TASK DETAILS ::
Your response is a verbatim copy of the listing, stripped of its images.

INFORMATION PROVIDED ::

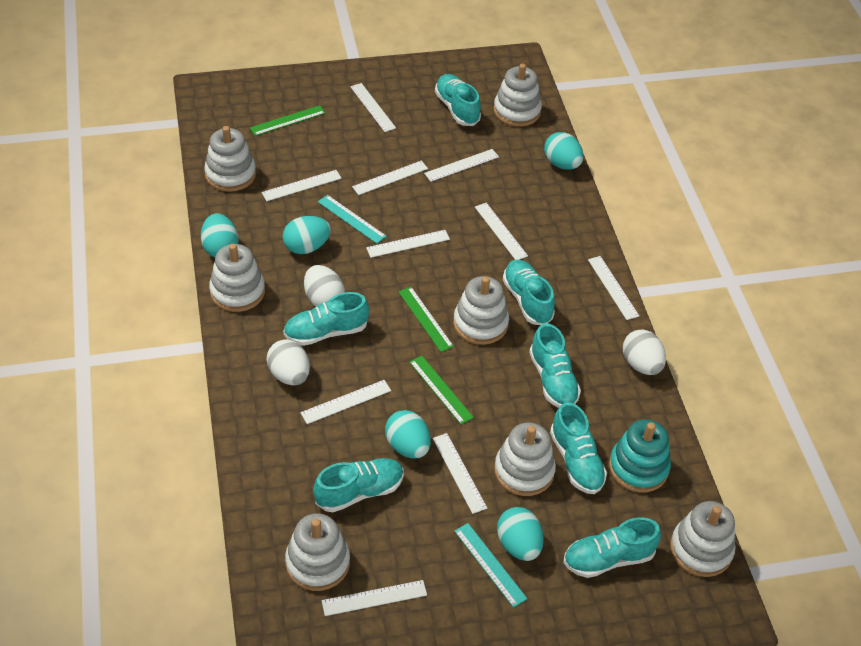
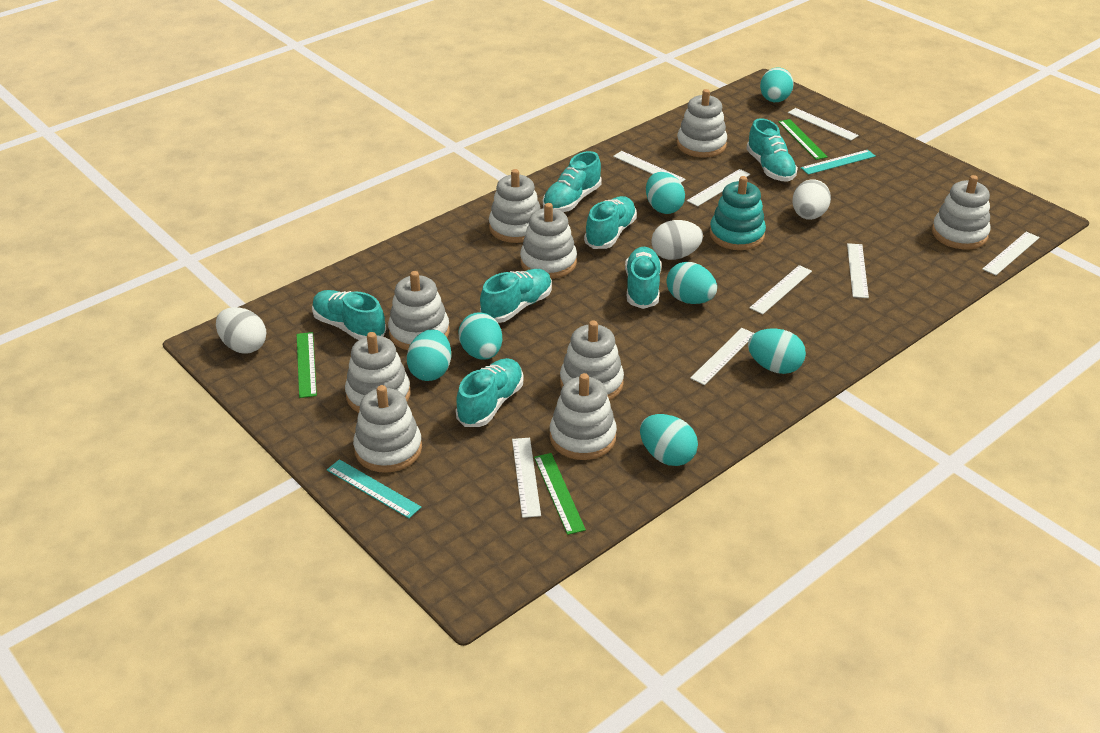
turquoise egg: 5 -> 7
white ruler: 10 -> 8
white stacking toy: 7 -> 9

SOLVED PROBLEM ::
turquoise egg: 5 -> 7
white ruler: 10 -> 8
white stacking toy: 7 -> 9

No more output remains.